● **WHAT IS NEEDED**:
Your answer should consist only of the lines below from the one with "cyan 2x2 brick" through the one with "cyan 1x1 brick [417,374,484,443]", copied exactly.
━━━ DATASET RECORDS
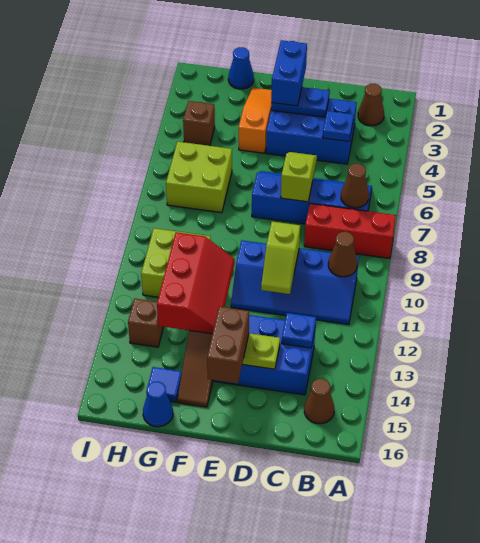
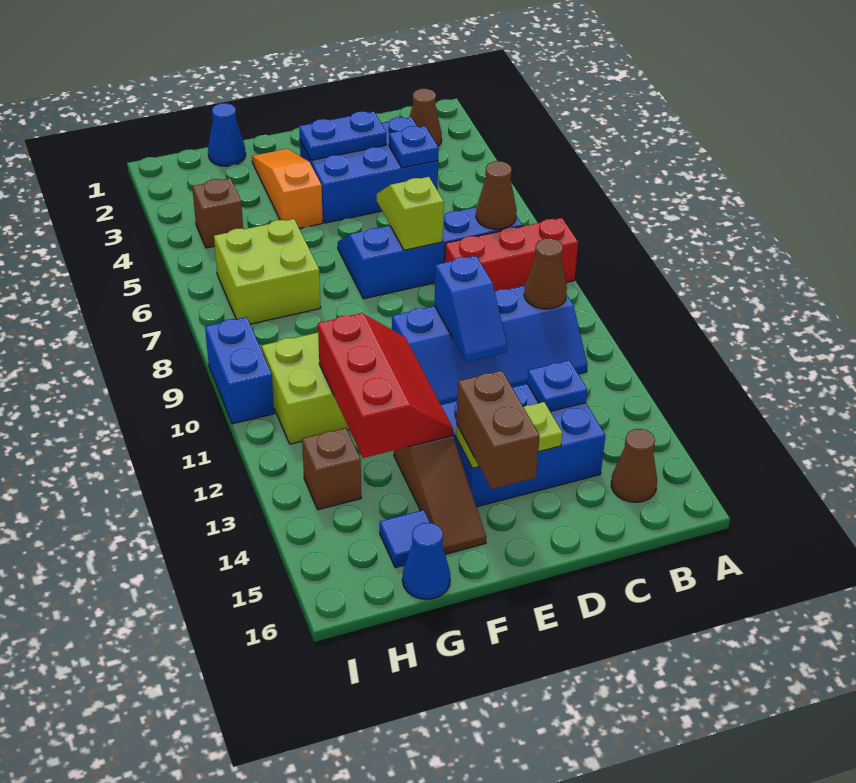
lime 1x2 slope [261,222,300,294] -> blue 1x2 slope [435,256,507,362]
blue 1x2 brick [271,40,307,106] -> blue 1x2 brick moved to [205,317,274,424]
━━━━━━
━━━ DATASET RECORDS
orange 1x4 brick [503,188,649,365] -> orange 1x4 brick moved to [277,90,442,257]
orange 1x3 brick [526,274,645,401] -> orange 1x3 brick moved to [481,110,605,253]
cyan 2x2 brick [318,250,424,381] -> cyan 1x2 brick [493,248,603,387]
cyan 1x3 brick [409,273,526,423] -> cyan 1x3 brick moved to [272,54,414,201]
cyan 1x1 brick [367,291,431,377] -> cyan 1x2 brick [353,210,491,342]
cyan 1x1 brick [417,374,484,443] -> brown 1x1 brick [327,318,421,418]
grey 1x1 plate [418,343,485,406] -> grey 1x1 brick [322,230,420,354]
━━━━━━
● **REPLY TO THE EXERCISE**:
cyan 2x2 brick [318,250,424,381] -> cyan 1x2 brick [493,248,603,387]
cyan 1x3 brick [409,273,526,423] -> cyan 1x3 brick moved to [272,54,414,201]
cyan 1x1 brick [367,291,431,377] -> cyan 1x2 brick [353,210,491,342]
cyan 1x1 brick [417,374,484,443] -> brown 1x1 brick [327,318,421,418]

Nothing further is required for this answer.